Count how many lines in the data hold "VBUS". Only the number.

Material for this exercise:
--- START ---

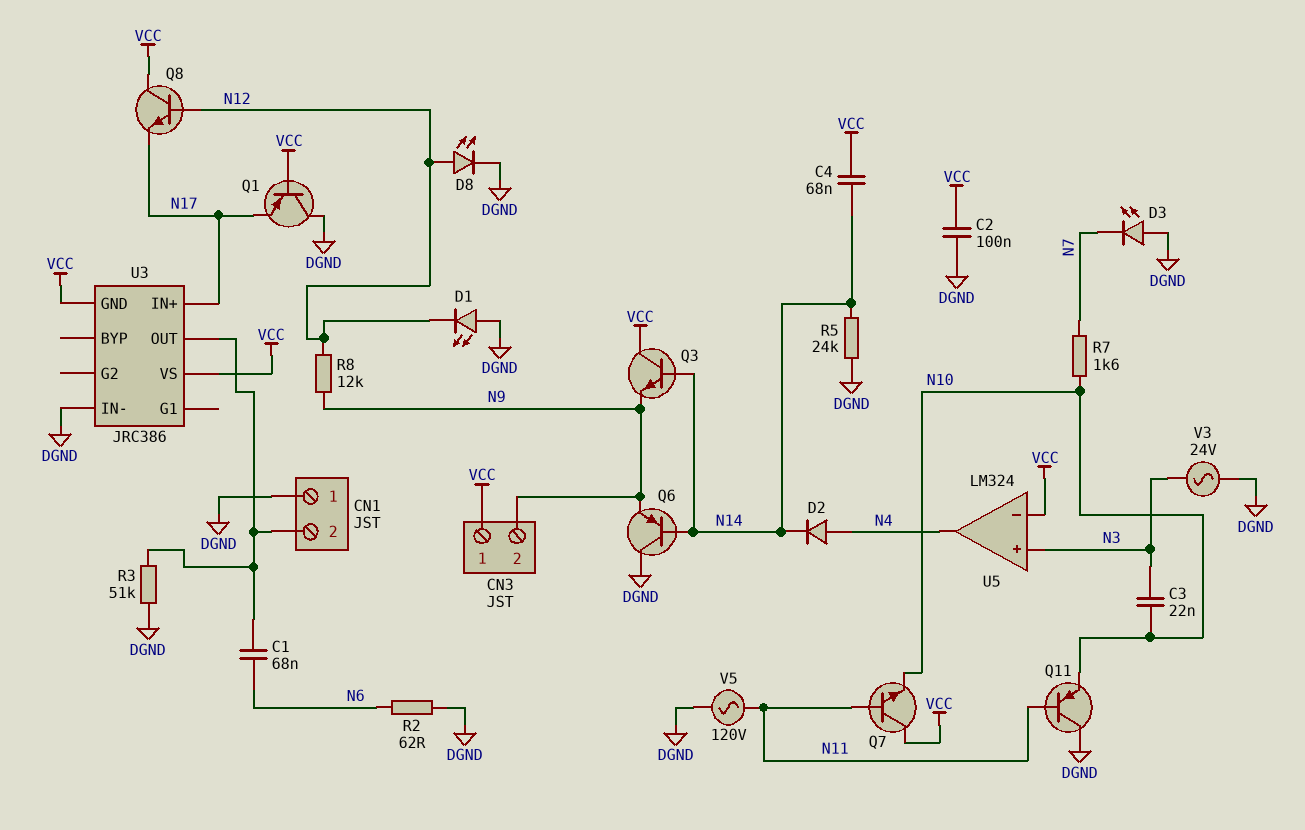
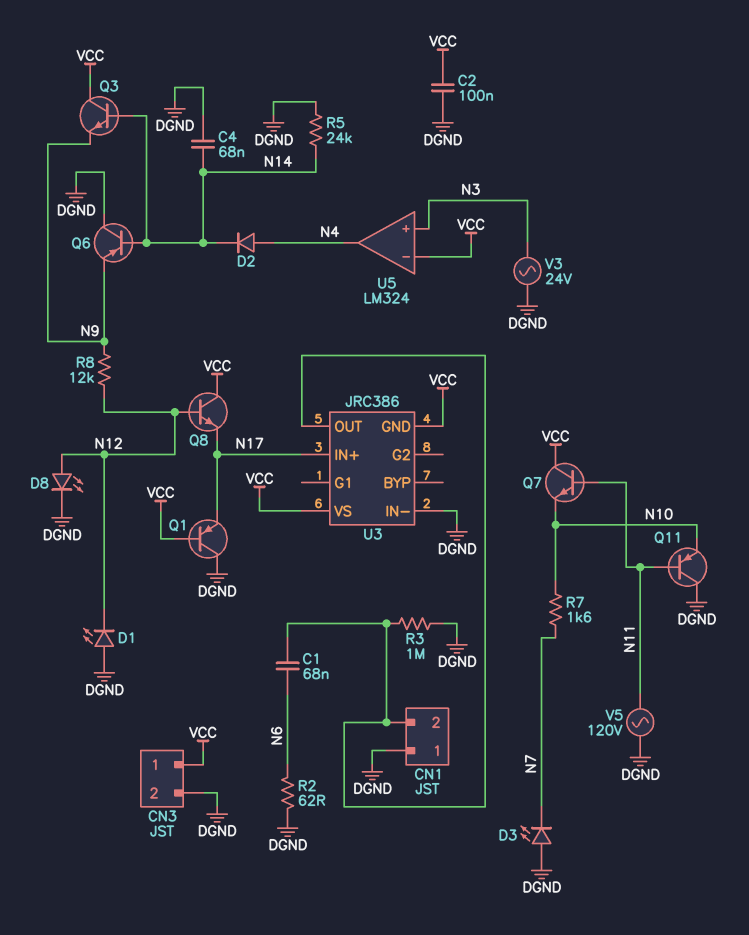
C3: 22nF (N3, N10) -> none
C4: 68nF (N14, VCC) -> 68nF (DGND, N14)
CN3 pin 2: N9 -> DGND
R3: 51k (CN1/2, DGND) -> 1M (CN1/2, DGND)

--- END ---
--- START ---

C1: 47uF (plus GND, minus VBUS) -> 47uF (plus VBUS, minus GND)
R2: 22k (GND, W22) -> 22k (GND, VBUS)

--- END ---
--- START ---

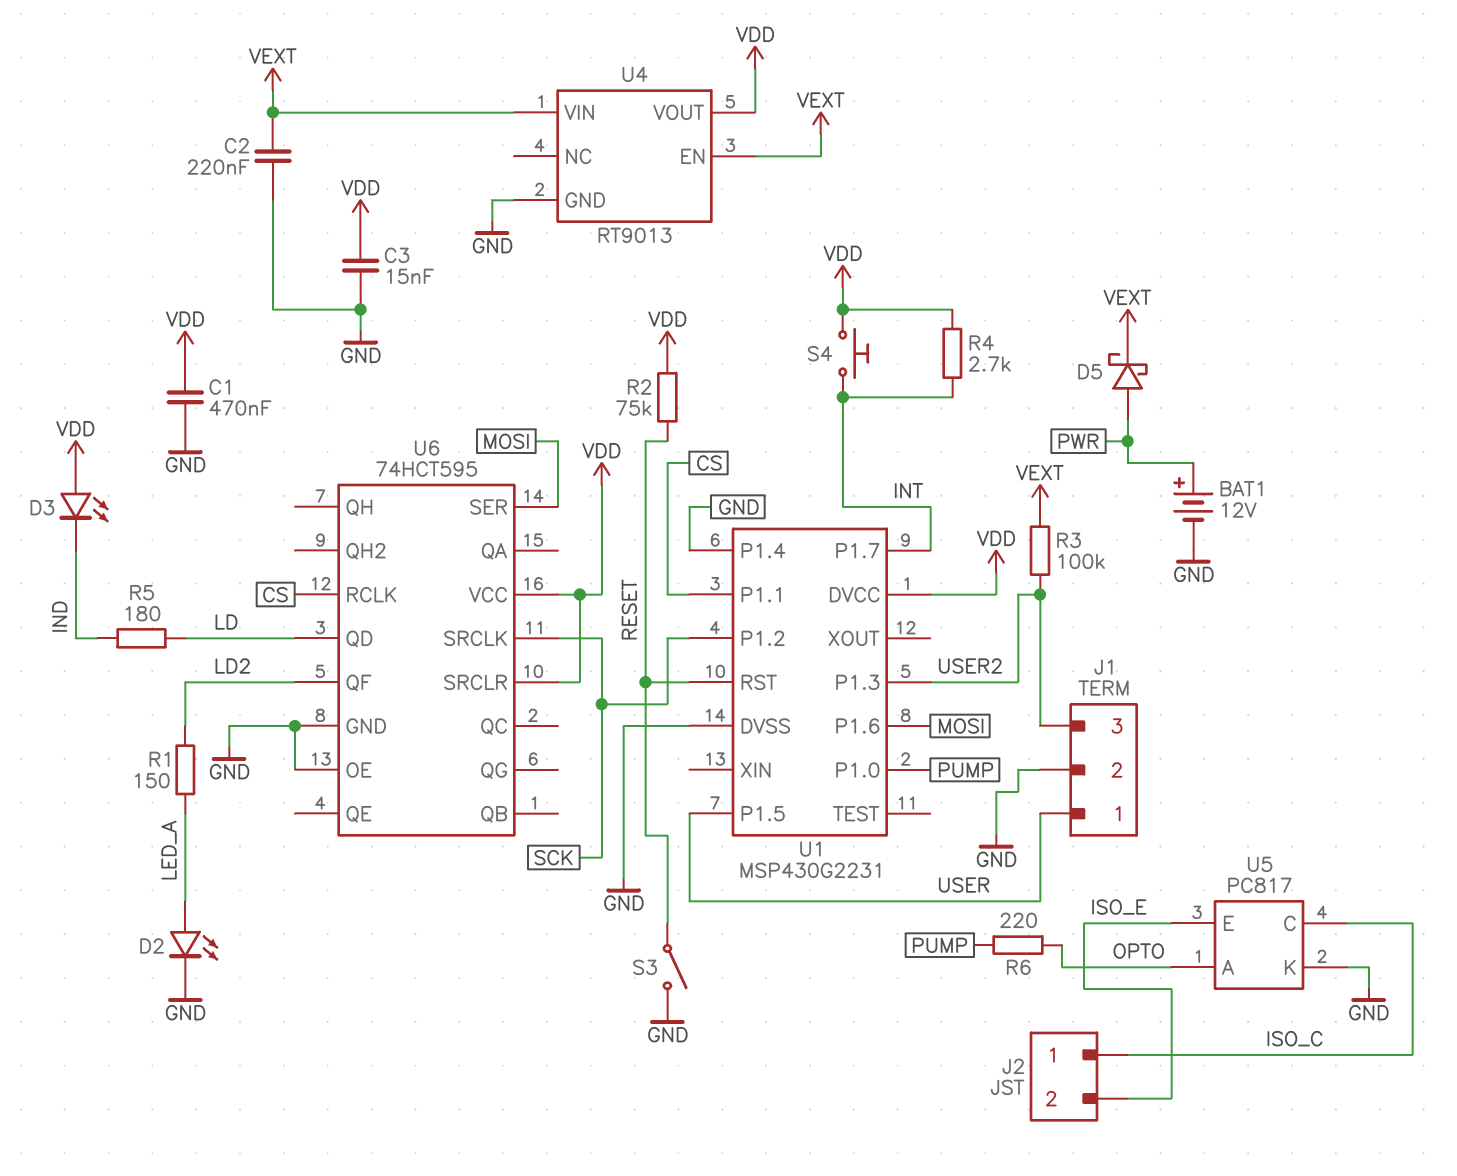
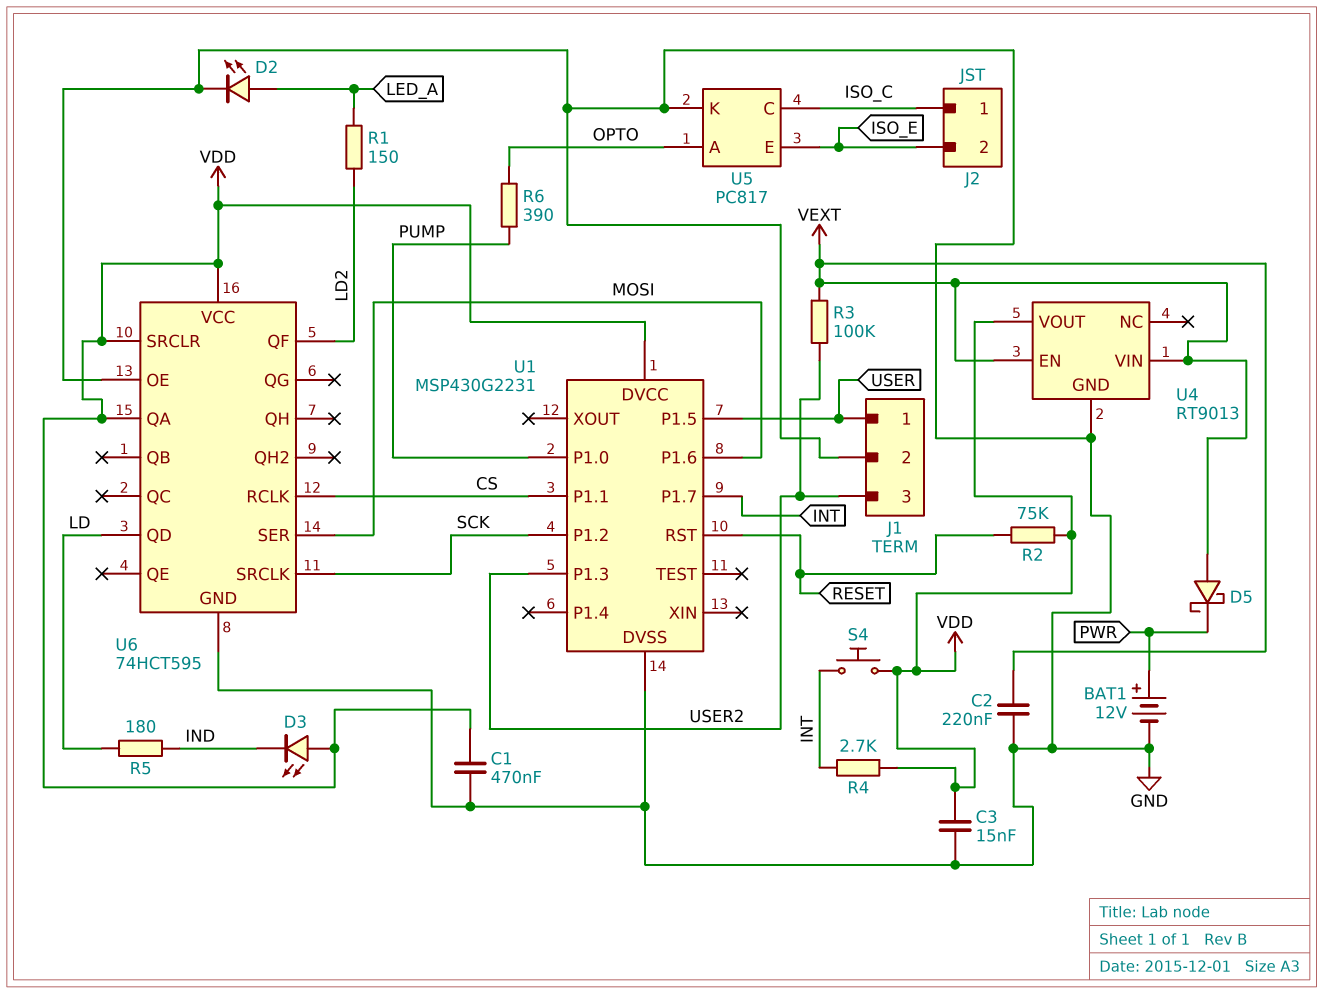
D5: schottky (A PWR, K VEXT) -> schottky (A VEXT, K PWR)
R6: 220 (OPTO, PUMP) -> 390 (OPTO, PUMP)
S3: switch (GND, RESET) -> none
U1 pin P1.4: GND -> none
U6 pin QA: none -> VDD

--- END ---

Answer to the problem:
2